Exercise:
Look below for the line containing "brown arrow at"; from there through the line containing "yellow L-shape: moved 3 px up", both lines included, please set down each line exactly and nothing else.

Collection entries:
*** Block opens ***
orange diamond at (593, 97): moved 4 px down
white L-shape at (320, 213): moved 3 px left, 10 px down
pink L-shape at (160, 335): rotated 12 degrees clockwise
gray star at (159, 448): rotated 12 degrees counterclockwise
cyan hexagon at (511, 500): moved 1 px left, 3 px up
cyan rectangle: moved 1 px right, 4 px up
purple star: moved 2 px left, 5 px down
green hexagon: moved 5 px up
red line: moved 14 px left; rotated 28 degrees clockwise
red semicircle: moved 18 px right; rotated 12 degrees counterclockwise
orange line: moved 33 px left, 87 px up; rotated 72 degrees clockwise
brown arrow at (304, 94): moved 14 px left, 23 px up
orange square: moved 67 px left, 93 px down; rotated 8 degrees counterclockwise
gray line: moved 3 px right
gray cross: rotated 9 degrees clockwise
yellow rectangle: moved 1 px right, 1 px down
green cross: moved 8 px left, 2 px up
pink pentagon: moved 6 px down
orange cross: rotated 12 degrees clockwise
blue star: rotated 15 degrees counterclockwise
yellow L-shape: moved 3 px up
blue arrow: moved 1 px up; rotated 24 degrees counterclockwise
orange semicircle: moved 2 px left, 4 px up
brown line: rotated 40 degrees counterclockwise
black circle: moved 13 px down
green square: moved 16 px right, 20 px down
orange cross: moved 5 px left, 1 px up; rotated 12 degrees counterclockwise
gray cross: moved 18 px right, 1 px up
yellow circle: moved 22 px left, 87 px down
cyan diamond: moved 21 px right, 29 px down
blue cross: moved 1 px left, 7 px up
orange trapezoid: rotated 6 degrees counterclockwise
*** Block closes ***
Exercise answer:
brown arrow at (304, 94): moved 14 px left, 23 px up
orange square: moved 67 px left, 93 px down; rotated 8 degrees counterclockwise
gray line: moved 3 px right
gray cross: rotated 9 degrees clockwise
yellow rectangle: moved 1 px right, 1 px down
green cross: moved 8 px left, 2 px up
pink pentagon: moved 6 px down
orange cross: rotated 12 degrees clockwise
blue star: rotated 15 degrees counterclockwise
yellow L-shape: moved 3 px up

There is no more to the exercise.